[Collected data entries]

• • • •

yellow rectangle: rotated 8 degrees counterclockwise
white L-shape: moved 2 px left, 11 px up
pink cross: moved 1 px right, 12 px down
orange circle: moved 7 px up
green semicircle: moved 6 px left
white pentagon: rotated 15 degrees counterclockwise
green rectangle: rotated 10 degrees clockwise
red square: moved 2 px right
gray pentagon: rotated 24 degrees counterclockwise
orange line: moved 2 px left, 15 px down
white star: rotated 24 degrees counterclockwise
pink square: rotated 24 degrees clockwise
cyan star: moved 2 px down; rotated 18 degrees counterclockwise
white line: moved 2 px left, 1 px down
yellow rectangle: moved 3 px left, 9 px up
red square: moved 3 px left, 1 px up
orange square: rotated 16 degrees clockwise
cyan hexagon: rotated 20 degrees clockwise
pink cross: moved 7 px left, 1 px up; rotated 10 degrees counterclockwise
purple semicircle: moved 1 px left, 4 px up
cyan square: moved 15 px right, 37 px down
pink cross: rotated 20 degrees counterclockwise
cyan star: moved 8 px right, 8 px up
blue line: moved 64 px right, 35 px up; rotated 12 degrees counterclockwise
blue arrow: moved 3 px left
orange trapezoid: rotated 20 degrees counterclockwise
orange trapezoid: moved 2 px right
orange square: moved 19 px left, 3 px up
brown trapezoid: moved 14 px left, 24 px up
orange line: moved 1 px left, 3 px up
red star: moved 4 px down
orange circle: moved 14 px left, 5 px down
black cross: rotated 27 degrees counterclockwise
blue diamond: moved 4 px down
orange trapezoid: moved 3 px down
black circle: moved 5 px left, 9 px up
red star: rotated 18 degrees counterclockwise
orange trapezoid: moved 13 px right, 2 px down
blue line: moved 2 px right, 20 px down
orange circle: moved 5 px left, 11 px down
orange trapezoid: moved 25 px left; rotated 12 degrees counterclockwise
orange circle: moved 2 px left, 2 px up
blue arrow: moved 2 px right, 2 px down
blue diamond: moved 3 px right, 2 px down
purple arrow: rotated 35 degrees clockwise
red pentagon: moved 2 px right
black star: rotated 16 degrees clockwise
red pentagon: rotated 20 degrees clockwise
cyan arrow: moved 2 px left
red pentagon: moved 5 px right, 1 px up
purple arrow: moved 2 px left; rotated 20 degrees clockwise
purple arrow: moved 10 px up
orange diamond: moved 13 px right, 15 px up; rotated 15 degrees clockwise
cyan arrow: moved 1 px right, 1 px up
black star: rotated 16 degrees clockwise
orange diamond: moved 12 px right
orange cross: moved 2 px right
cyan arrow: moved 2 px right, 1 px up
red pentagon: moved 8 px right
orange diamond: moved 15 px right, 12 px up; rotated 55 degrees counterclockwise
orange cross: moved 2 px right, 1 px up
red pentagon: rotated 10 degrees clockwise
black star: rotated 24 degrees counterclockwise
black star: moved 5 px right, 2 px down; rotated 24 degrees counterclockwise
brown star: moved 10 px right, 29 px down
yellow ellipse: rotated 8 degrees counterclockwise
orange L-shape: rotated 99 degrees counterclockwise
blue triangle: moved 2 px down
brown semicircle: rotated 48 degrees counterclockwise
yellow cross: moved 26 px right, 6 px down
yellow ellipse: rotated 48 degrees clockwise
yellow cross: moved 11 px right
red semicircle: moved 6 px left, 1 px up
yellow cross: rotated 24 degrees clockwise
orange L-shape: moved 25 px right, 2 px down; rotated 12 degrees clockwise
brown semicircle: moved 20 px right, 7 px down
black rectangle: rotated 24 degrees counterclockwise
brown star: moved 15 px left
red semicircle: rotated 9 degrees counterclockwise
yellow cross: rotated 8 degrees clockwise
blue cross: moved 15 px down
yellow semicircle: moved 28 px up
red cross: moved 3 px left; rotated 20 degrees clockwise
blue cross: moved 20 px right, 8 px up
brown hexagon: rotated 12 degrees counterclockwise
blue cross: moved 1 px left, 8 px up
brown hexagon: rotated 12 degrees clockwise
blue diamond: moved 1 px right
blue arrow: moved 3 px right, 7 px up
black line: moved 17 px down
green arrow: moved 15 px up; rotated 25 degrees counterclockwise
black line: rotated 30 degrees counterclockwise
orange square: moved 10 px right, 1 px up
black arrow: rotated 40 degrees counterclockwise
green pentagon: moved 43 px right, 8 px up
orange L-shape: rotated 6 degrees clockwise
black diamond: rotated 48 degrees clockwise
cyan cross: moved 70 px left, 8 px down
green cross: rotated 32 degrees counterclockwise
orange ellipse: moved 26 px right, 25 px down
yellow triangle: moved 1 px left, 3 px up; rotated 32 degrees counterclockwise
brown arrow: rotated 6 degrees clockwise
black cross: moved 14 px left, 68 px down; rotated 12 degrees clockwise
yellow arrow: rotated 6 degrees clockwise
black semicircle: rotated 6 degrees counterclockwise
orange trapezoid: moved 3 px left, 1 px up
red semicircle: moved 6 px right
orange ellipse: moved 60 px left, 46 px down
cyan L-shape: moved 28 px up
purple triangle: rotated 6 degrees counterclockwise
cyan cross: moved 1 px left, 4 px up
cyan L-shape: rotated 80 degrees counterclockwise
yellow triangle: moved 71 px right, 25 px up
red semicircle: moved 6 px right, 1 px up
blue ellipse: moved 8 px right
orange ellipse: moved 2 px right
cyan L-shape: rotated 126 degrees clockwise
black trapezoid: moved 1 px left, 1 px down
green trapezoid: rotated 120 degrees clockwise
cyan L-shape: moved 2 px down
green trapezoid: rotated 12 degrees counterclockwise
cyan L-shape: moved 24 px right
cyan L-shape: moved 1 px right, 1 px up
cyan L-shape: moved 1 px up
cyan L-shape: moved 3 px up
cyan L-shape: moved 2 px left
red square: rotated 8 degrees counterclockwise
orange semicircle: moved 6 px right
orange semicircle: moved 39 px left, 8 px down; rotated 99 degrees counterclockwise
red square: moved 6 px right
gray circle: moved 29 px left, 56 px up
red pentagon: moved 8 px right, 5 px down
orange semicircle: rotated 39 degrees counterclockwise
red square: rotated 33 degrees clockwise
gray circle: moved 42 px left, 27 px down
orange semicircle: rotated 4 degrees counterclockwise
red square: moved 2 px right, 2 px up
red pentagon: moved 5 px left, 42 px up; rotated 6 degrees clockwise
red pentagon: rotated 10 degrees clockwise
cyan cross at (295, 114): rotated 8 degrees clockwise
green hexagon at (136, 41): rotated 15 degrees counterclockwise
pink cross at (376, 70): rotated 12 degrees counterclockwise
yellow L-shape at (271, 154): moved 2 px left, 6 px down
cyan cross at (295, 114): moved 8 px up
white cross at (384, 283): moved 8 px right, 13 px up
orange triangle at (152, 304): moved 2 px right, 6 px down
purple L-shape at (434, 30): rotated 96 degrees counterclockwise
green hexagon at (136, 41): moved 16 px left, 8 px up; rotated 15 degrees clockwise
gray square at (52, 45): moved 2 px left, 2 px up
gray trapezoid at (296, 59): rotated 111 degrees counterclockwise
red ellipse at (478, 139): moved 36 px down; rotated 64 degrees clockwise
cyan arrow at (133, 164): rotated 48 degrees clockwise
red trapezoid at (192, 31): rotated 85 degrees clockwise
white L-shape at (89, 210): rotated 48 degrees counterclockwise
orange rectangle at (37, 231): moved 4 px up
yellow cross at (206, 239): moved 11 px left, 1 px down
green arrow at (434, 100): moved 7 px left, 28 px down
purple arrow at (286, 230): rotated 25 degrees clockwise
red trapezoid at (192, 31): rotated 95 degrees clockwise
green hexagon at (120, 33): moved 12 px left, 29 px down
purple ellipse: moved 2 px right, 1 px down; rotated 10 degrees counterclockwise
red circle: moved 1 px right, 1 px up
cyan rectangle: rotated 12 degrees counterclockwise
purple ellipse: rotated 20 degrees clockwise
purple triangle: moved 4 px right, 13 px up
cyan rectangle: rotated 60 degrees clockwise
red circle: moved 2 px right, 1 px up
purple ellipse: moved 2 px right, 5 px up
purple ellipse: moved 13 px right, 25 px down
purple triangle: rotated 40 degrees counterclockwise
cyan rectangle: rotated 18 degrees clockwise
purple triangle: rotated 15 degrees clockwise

• • • •

WORK INSTRUCTIONS:
Please rewrite the records, starting at the first line and ending at the line containing "purple arrow: rotated 35 degrees clockwise", swapping "orange trapezoid" for "green trapezoid" and leaving everything else unchanged.

REPLY TO THE EXERCISE:
yellow rectangle: rotated 8 degrees counterclockwise
white L-shape: moved 2 px left, 11 px up
pink cross: moved 1 px right, 12 px down
orange circle: moved 7 px up
green semicircle: moved 6 px left
white pentagon: rotated 15 degrees counterclockwise
green rectangle: rotated 10 degrees clockwise
red square: moved 2 px right
gray pentagon: rotated 24 degrees counterclockwise
orange line: moved 2 px left, 15 px down
white star: rotated 24 degrees counterclockwise
pink square: rotated 24 degrees clockwise
cyan star: moved 2 px down; rotated 18 degrees counterclockwise
white line: moved 2 px left, 1 px down
yellow rectangle: moved 3 px left, 9 px up
red square: moved 3 px left, 1 px up
orange square: rotated 16 degrees clockwise
cyan hexagon: rotated 20 degrees clockwise
pink cross: moved 7 px left, 1 px up; rotated 10 degrees counterclockwise
purple semicircle: moved 1 px left, 4 px up
cyan square: moved 15 px right, 37 px down
pink cross: rotated 20 degrees counterclockwise
cyan star: moved 8 px right, 8 px up
blue line: moved 64 px right, 35 px up; rotated 12 degrees counterclockwise
blue arrow: moved 3 px left
green trapezoid: rotated 20 degrees counterclockwise
green trapezoid: moved 2 px right
orange square: moved 19 px left, 3 px up
brown trapezoid: moved 14 px left, 24 px up
orange line: moved 1 px left, 3 px up
red star: moved 4 px down
orange circle: moved 14 px left, 5 px down
black cross: rotated 27 degrees counterclockwise
blue diamond: moved 4 px down
green trapezoid: moved 3 px down
black circle: moved 5 px left, 9 px up
red star: rotated 18 degrees counterclockwise
green trapezoid: moved 13 px right, 2 px down
blue line: moved 2 px right, 20 px down
orange circle: moved 5 px left, 11 px down
green trapezoid: moved 25 px left; rotated 12 degrees counterclockwise
orange circle: moved 2 px left, 2 px up
blue arrow: moved 2 px right, 2 px down
blue diamond: moved 3 px right, 2 px down
purple arrow: rotated 35 degrees clockwise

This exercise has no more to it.